→ **TASK DETAILS**
Only the lines from the one containing "pink hexagon: (197, 90) -> (89, 64), moved" through the end of the entries are wanted, retyped exactly and without pictures.

→ **Stepwise shape edit descriptions**
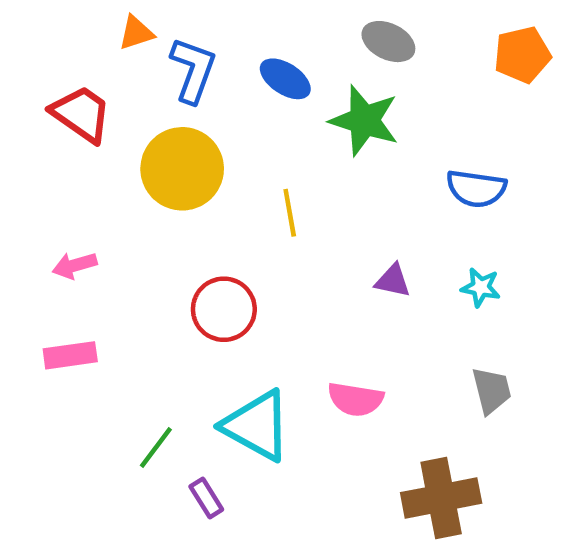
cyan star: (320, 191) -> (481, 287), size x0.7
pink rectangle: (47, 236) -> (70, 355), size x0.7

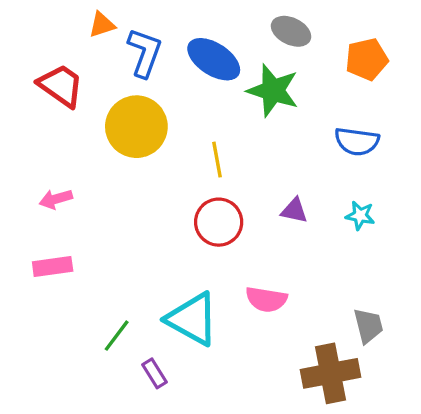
orange pentagon: (522, 55) -> (367, 59), moved
blue ellipse: (285, 79) -> (214, 59), size x1.4
red circle: (224, 309) -> (219, 222), moved
gray trapezoid: (492, 390) -> (368, 326), moved

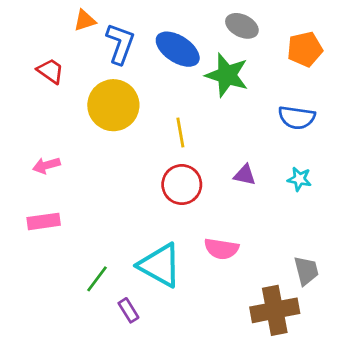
red trapezoid: (61, 86) -> (50, 71), size x0.7

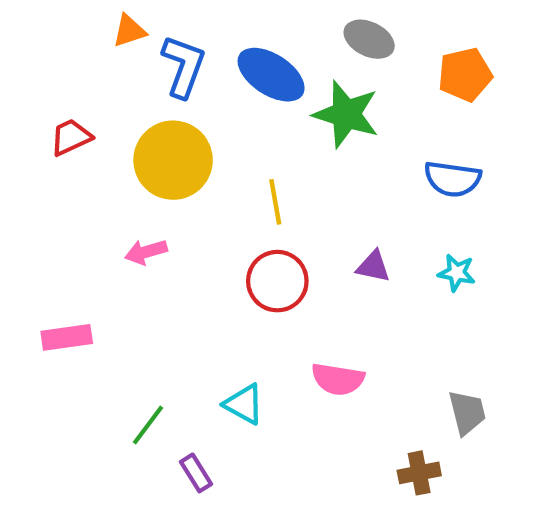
red trapezoid: (50, 71) -> (71, 137), moved, turned -60
pink arrow: (46, 165) -> (146, 252), moved
cyan triangle: (160, 265) -> (244, 404), size x0.6
brown cross: (275, 310) -> (419, 473), size x0.6

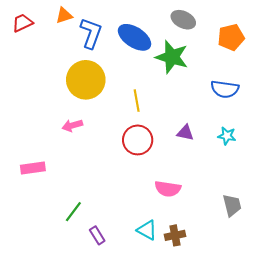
red trapezoid: (71, 137) -> (23, 23), moved
cyan triangle: (244, 404) -> (147, 230), moved
brown cross: (419, 473) -> (175, 235), moved

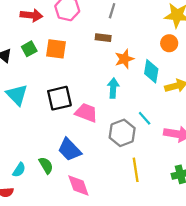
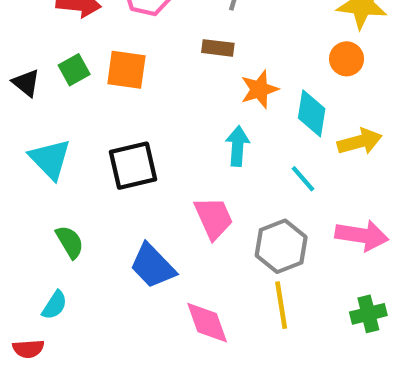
pink trapezoid: (86, 113) -> (214, 218), moved, turned 45
cyan line: (145, 118) -> (303, 179), moved
gray hexagon: (122, 133) -> (281, 246), moved
green semicircle: (46, 165) -> (70, 242), moved
pink diamond: (78, 186) -> (207, 323), moved

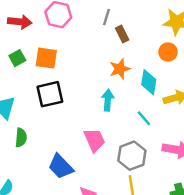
brown rectangle: (218, 48) -> (122, 34), moved, turned 56
black square: (133, 166) -> (50, 94), moved
green semicircle: (70, 242) -> (21, 138), moved, turned 36

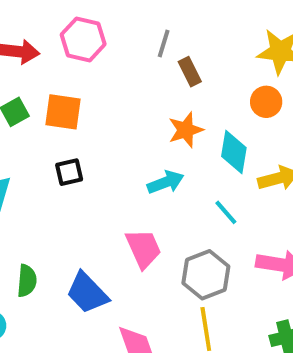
black square: (50, 94) -> (69, 172), size x0.6
cyan arrow: (108, 100) -> (166, 182), turned 65
green semicircle: (21, 138) -> (27, 281), moved

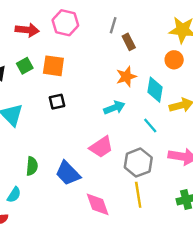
pink trapezoid: (143, 249) -> (101, 147), turned 80

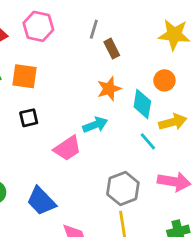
orange circle: (174, 60) -> (164, 80), moved
cyan line: (150, 125) -> (148, 141), moved
pink trapezoid: (101, 147) -> (67, 148), moved

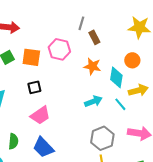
pink hexagon: (38, 26) -> (59, 49), moved
orange star: (109, 89) -> (92, 66), turned 30
cyan arrow: (95, 125) -> (93, 101), moved
pink trapezoid: (67, 148) -> (40, 115), moved

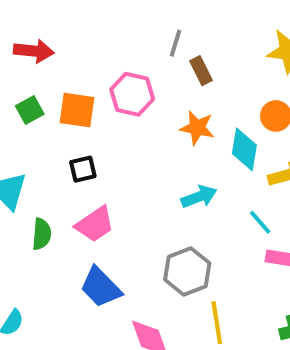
cyan line: (120, 104) -> (260, 222), moved
gray hexagon: (102, 138) -> (187, 271), moved
green semicircle: (13, 141) -> (42, 234), moved

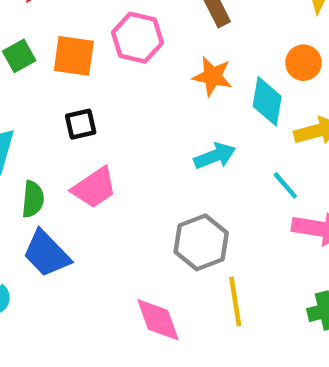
blue trapezoid: (101, 287) -> (46, 254), moved

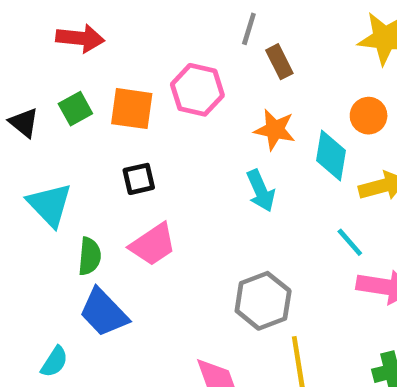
cyan arrow: (215, 156) -> (261, 191), moved, turned 87

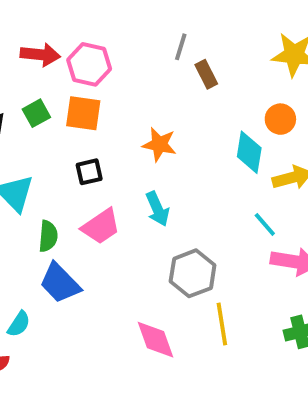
pink hexagon: (197, 90) -> (89, 64), moved
orange star: (275, 130) -> (159, 144), moved
cyan arrow: (261, 191) -> (157, 209), moved

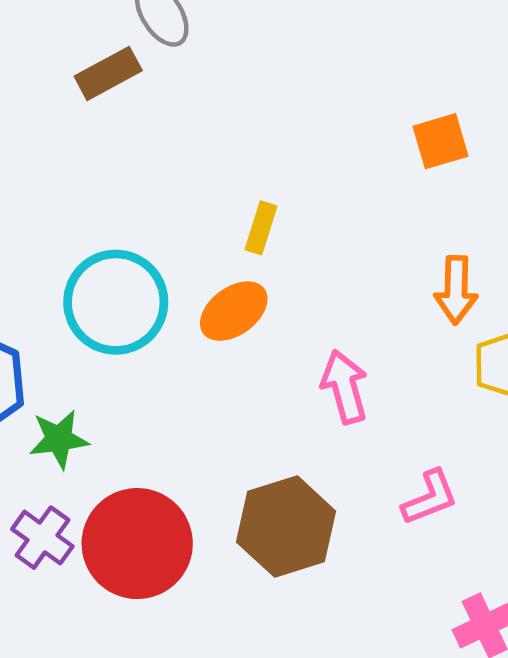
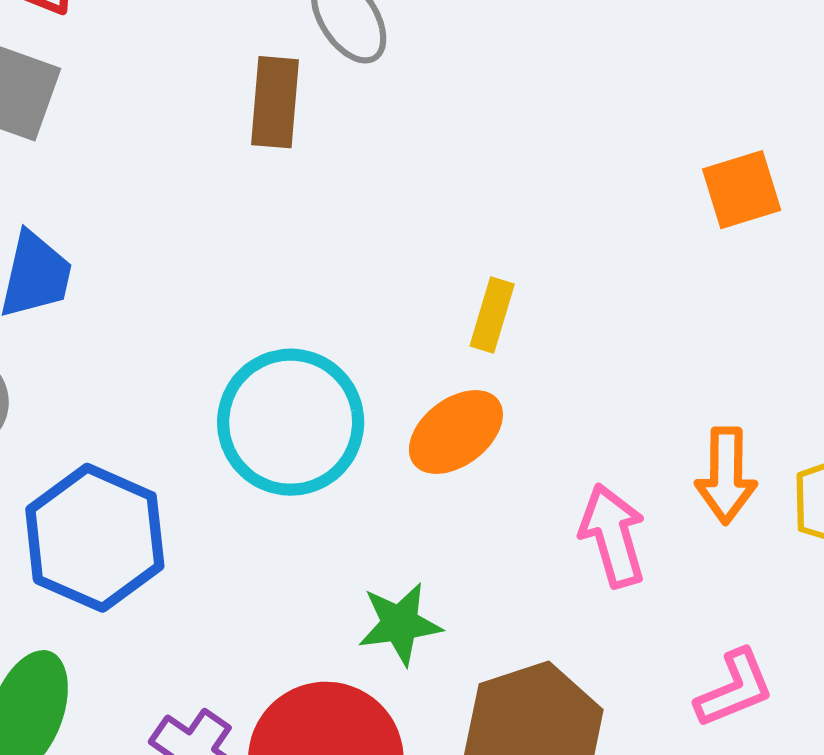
brown rectangle: (108, 73) -> (275, 102), turned -56
orange arrow: (456, 290) -> (726, 475), moved
green star: (59, 439) -> (400, 624), moved

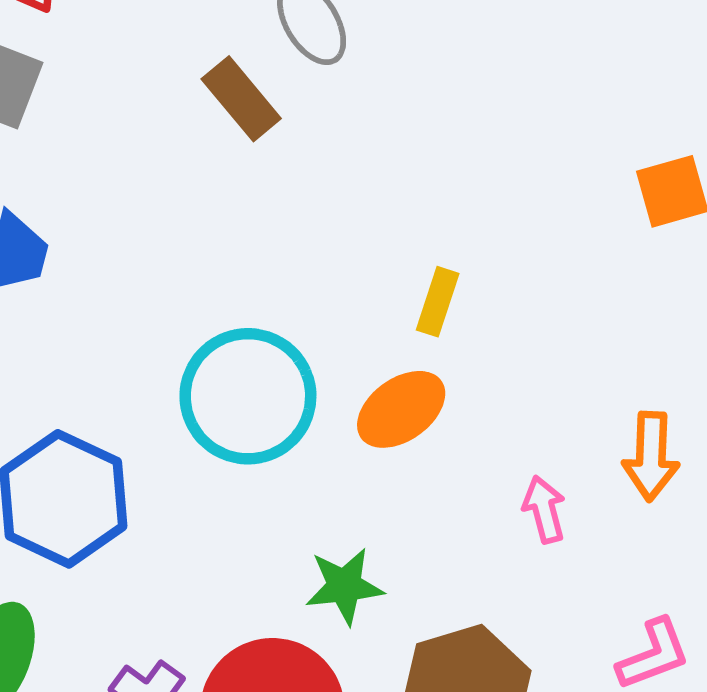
brown rectangle: (275, 102) -> (241, 99), turned -46
pink arrow: (613, 536) -> (544, 509), size x0.7

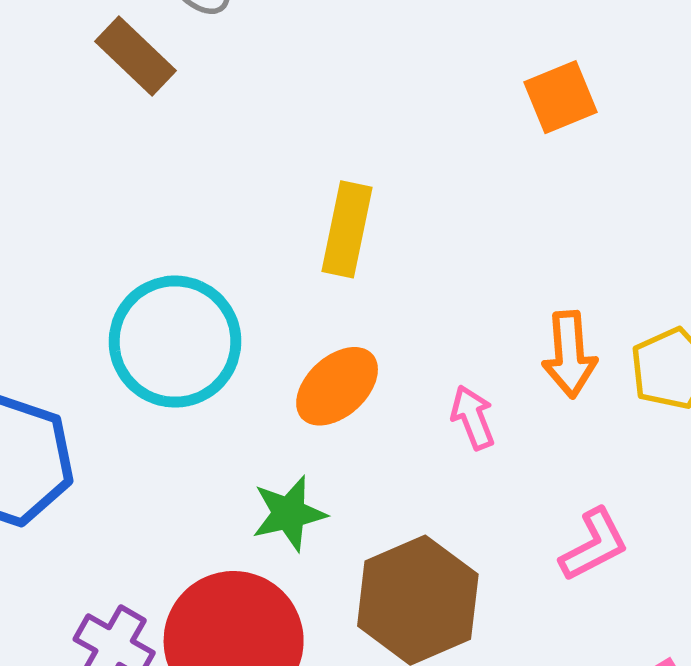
yellow rectangle: (438, 302) -> (347, 229), size x1.4
orange ellipse: (401, 409) -> (337, 386), moved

→ **ANSWER SECTION**
pink hexagon: (197, 90) -> (89, 64), moved
orange star: (275, 130) -> (159, 144), moved
cyan arrow: (261, 191) -> (157, 209), moved

brown rectangle: (108, 73) -> (275, 102), turned -56
orange arrow: (456, 290) -> (726, 475), moved
green star: (59, 439) -> (400, 624), moved

brown rectangle: (275, 102) -> (241, 99), turned -46
pink arrow: (613, 536) -> (544, 509), size x0.7

yellow rectangle: (438, 302) -> (347, 229), size x1.4
orange ellipse: (401, 409) -> (337, 386), moved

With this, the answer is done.